(Scene images with change listings)
---
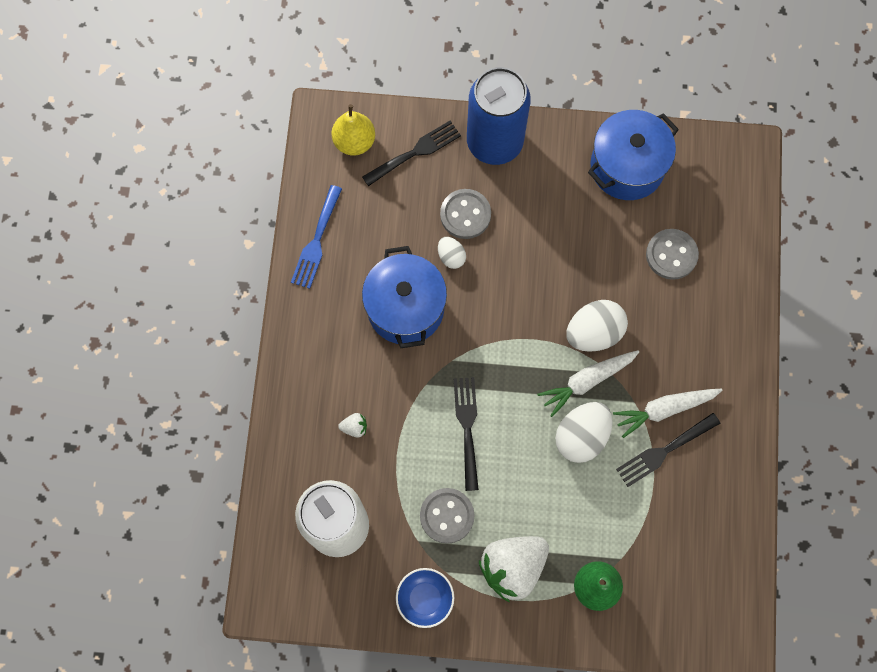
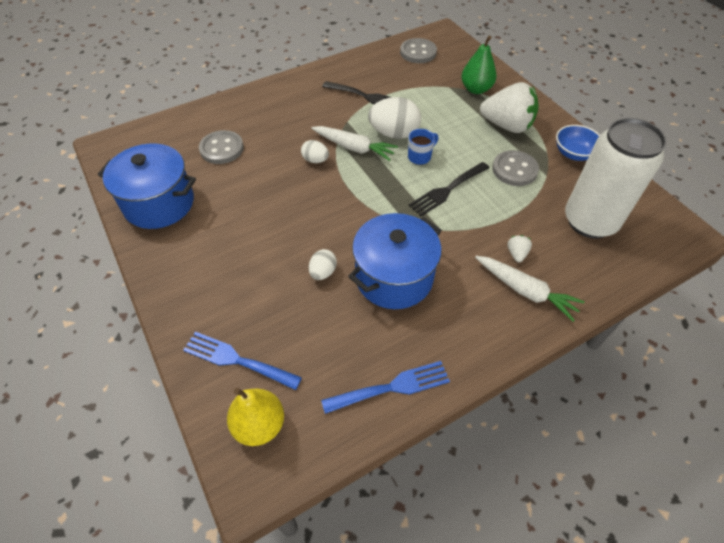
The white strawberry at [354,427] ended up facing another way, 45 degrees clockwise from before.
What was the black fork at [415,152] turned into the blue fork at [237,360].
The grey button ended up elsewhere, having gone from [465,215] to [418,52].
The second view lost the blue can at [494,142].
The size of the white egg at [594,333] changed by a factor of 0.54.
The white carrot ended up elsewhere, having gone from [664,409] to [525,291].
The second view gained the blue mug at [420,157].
---
* _Task goal_
Only the text of the entries above, transcribed exactly, should be given; leave out pictures.

* _Response for this exercise_
The white strawberry at [354,427] ended up facing another way, 45 degrees clockwise from before.
What was the black fork at [415,152] turned into the blue fork at [237,360].
The grey button ended up elsewhere, having gone from [465,215] to [418,52].
The second view lost the blue can at [494,142].
The size of the white egg at [594,333] changed by a factor of 0.54.
The white carrot ended up elsewhere, having gone from [664,409] to [525,291].
The second view gained the blue mug at [420,157].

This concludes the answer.